The data:
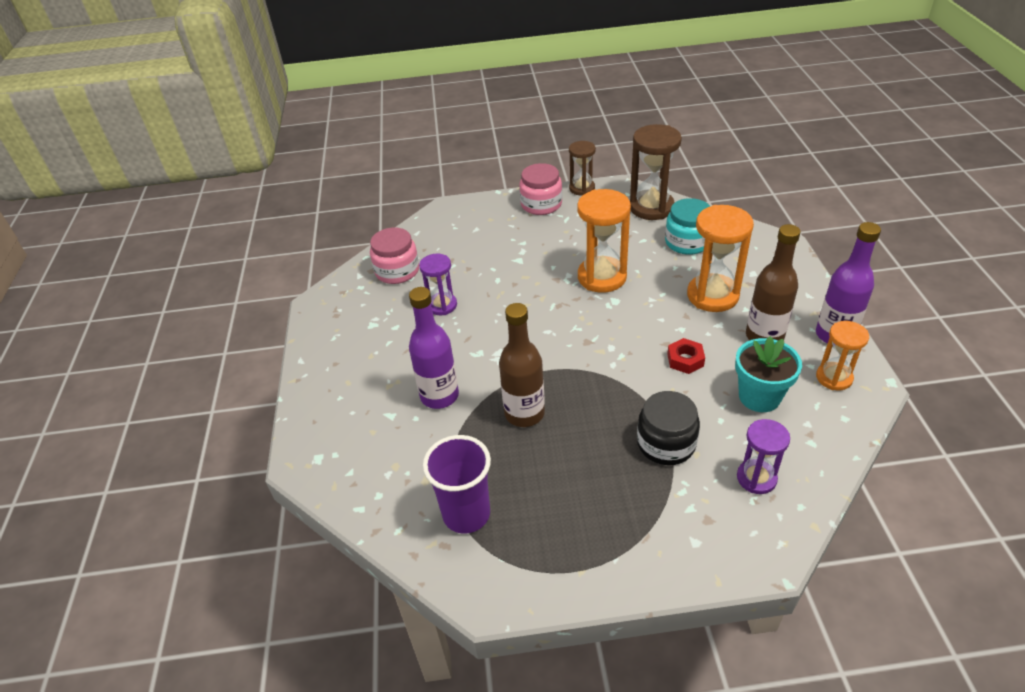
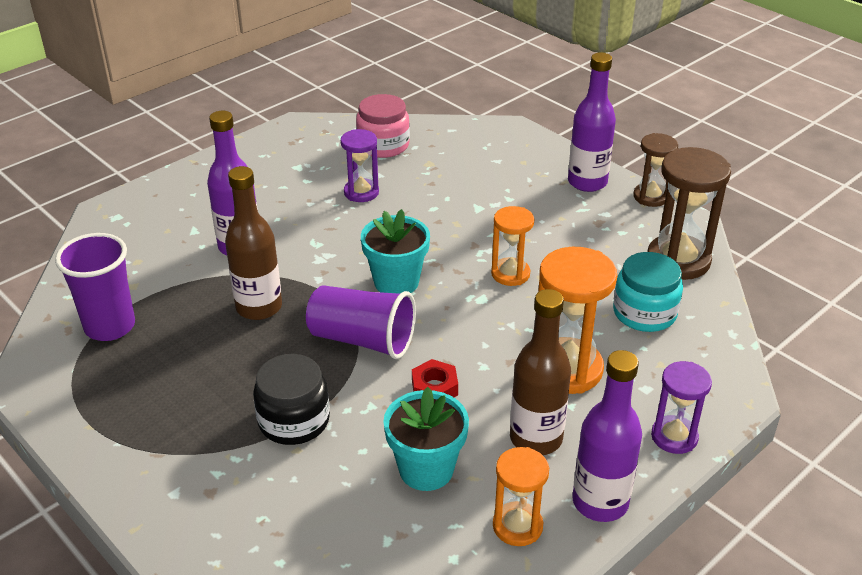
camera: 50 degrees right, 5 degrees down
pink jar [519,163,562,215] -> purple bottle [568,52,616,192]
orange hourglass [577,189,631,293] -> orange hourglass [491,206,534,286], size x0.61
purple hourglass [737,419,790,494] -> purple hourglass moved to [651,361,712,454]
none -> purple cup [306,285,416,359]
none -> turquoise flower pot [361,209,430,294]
--
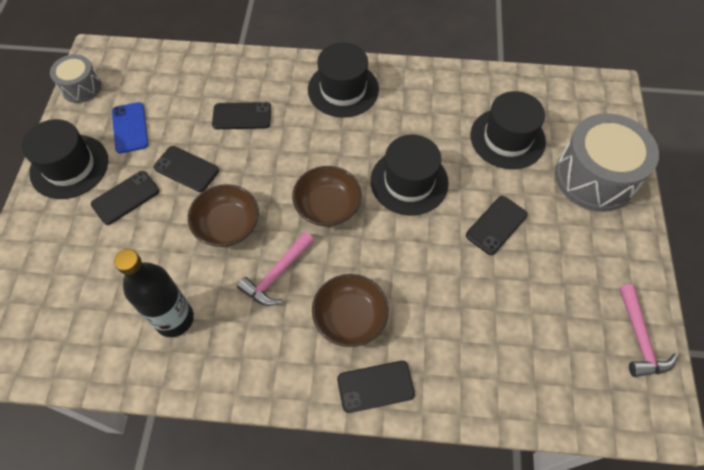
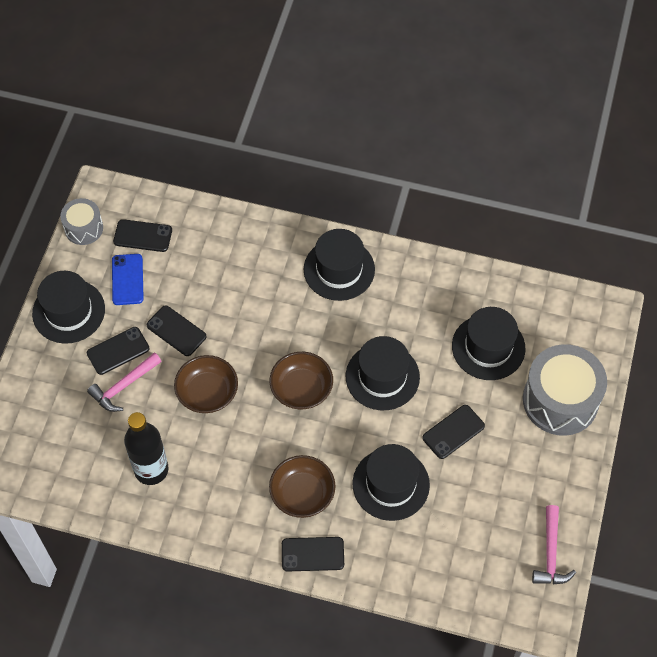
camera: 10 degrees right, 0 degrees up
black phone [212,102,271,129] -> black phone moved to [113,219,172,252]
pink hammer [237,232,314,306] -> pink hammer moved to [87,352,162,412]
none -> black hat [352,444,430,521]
---
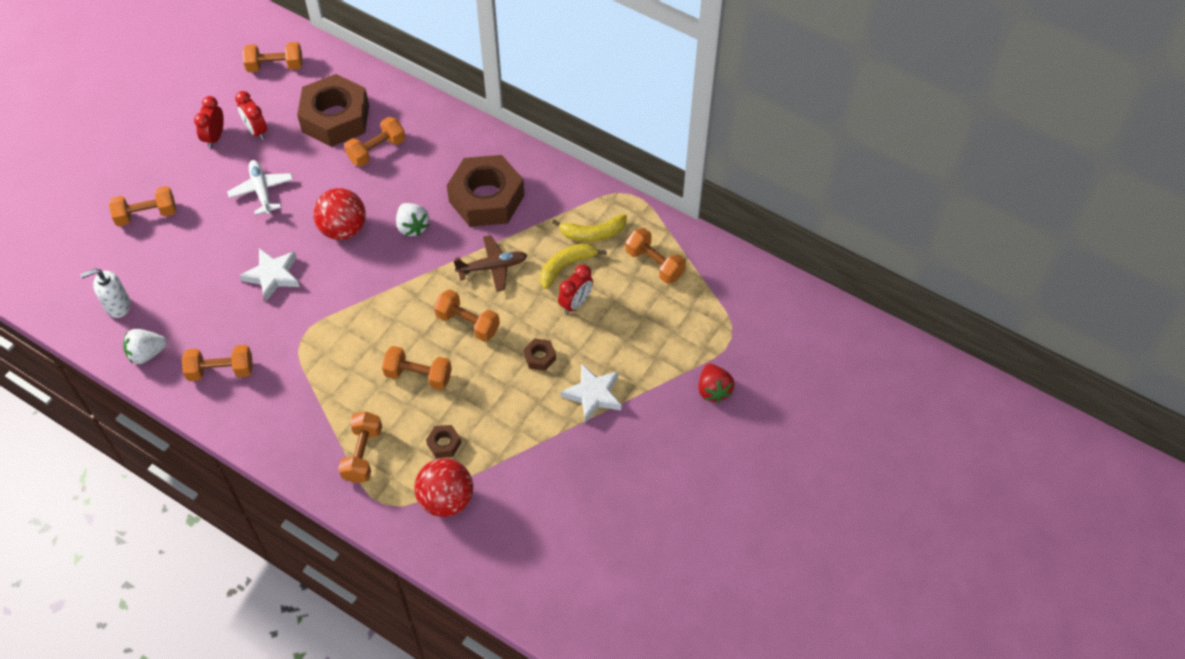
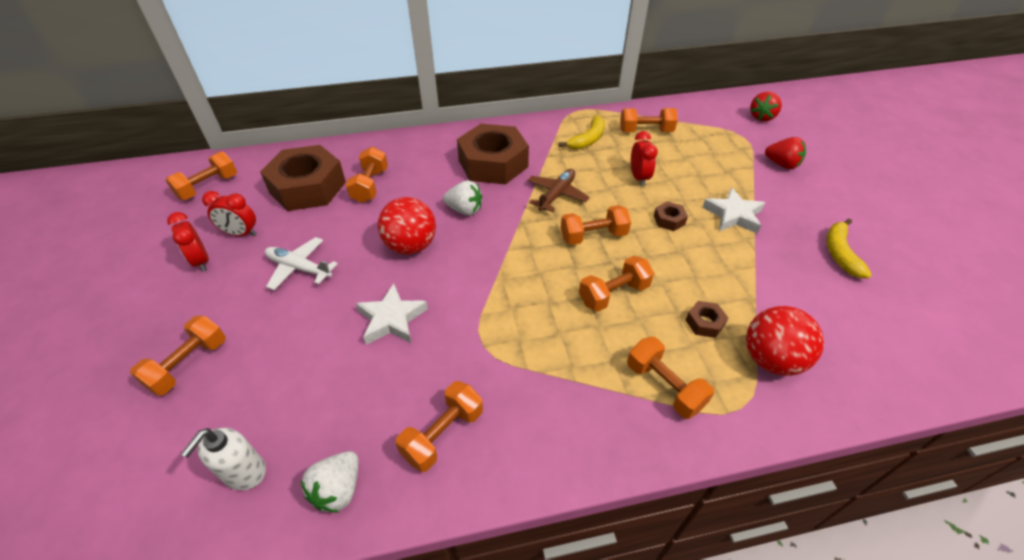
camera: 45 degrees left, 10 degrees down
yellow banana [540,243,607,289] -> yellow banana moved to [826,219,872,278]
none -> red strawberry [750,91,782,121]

Problem: Transcribe the records above exactly, beginning at the line that contains "none -> purple cup [306,285,416,359]" and ending with the line that contains "none -> turquoise", both included, and nothing else.

Written answer:
none -> purple cup [306,285,416,359]
none -> turquoise flower pot [361,209,430,294]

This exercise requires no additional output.